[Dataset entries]
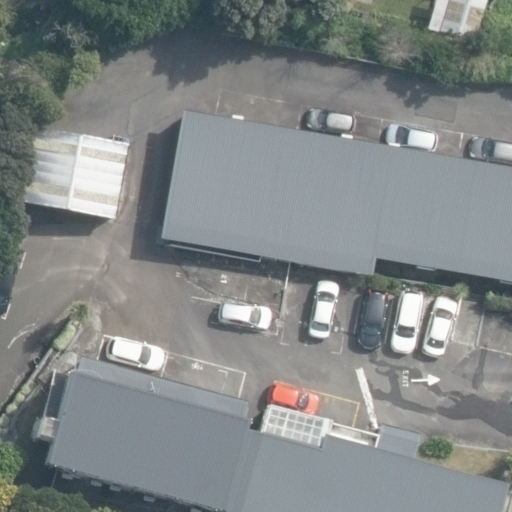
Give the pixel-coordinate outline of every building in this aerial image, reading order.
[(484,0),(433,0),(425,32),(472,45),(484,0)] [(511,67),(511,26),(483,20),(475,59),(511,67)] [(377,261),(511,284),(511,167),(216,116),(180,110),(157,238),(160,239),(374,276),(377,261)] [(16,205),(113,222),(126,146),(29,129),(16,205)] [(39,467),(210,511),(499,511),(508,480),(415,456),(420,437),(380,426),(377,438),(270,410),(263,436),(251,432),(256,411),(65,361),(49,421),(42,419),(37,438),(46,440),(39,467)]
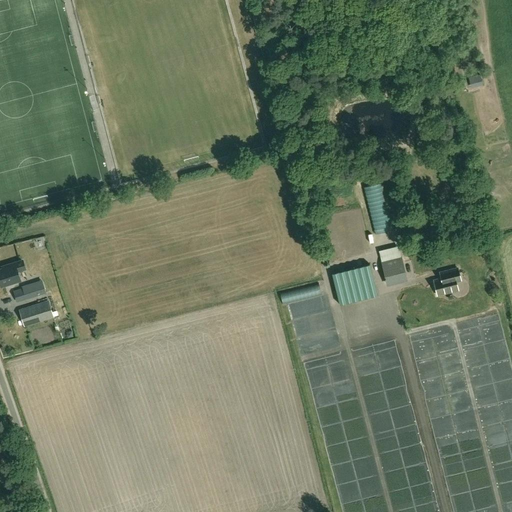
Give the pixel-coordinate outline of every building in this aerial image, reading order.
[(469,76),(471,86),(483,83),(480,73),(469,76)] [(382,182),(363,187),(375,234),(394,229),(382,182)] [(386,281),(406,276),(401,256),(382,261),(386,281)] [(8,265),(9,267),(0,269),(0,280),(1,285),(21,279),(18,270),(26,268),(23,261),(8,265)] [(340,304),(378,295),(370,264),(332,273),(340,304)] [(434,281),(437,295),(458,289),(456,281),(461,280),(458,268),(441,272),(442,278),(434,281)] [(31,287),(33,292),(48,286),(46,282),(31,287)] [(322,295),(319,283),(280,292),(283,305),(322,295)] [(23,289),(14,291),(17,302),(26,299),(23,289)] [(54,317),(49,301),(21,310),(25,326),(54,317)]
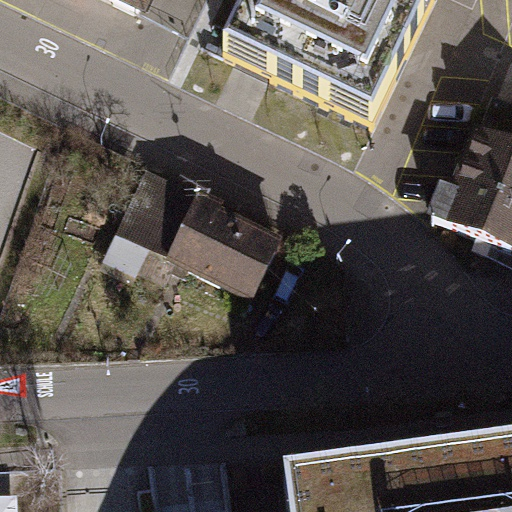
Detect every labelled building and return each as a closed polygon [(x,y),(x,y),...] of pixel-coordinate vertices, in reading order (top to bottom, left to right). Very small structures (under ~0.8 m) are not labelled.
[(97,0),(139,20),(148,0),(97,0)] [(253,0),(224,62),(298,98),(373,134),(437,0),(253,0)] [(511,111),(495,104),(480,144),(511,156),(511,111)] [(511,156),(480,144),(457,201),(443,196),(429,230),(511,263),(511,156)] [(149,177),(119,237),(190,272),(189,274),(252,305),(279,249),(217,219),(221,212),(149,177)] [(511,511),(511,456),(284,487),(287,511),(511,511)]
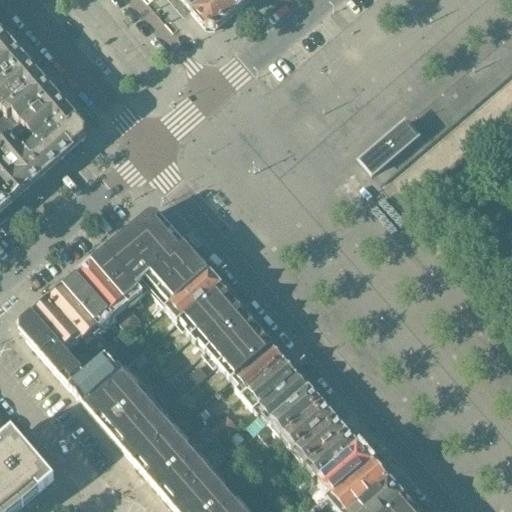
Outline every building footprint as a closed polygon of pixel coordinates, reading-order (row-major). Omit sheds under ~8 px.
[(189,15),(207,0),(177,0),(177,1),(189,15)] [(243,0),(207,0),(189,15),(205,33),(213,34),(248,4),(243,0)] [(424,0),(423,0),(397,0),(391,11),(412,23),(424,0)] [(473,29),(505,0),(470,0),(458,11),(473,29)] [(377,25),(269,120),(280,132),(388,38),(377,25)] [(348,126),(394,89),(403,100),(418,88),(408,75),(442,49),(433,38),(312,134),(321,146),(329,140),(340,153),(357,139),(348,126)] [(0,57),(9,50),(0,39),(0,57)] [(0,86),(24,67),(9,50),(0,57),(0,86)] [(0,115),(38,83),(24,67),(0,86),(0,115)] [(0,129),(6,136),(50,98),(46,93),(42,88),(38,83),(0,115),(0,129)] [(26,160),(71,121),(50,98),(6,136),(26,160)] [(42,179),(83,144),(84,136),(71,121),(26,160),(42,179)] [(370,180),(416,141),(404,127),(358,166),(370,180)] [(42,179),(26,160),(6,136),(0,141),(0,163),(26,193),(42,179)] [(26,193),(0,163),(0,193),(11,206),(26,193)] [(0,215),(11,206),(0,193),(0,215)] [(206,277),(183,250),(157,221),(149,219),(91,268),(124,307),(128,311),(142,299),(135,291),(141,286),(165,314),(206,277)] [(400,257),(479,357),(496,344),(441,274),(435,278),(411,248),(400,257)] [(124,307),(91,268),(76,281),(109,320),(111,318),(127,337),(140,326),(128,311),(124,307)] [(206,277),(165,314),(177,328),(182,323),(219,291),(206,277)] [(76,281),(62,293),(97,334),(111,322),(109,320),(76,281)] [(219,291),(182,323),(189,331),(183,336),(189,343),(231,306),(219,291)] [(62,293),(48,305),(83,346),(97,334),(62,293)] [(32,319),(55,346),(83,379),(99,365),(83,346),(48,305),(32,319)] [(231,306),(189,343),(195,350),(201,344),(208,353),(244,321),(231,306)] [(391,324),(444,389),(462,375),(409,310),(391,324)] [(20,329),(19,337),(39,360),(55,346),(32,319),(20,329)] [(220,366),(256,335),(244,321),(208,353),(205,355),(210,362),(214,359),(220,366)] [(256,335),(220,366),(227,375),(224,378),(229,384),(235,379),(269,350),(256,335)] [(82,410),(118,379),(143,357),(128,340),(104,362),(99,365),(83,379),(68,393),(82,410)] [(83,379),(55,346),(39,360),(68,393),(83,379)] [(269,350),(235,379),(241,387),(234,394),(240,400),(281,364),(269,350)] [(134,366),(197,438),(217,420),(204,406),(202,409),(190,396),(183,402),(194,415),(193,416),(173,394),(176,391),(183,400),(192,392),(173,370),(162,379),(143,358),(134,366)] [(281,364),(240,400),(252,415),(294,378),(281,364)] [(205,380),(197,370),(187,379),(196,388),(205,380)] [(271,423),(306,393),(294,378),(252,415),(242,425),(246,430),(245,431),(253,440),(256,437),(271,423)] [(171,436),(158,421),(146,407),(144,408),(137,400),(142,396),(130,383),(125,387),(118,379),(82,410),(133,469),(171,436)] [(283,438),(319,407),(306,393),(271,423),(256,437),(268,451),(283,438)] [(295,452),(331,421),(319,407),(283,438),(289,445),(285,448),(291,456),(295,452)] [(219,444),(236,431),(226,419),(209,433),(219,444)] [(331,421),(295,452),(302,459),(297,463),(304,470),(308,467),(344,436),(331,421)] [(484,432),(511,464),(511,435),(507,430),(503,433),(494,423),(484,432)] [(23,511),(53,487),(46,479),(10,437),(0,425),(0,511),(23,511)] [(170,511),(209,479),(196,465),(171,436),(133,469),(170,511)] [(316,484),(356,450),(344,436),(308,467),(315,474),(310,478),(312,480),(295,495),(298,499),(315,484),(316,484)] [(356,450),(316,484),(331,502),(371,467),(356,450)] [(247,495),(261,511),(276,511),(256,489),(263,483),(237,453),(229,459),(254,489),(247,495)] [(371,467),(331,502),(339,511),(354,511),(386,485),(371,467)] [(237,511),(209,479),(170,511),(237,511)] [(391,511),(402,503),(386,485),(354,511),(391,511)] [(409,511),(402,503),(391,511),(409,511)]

● What you need to do
Gather every line of the records above that contains the word "building", and copy each one in full.

● Output below
Give the pixel-coordinate outline of every building in this aerial image, reading order.
Give the pixel-coordinate outline of every building in this aerial image, reading order.
Detect every labelled building and return each as a closed polygon [(x,y),(x,y),...] of pixel-coordinate vertices, in reading order (top to bottom, left to right). Very small structures (under ~0.8 m) are not labelled.
Outline every building footprint as a closed polygon of pixel coordinates, reading-order (row-major). Omit sheds under ~8 px.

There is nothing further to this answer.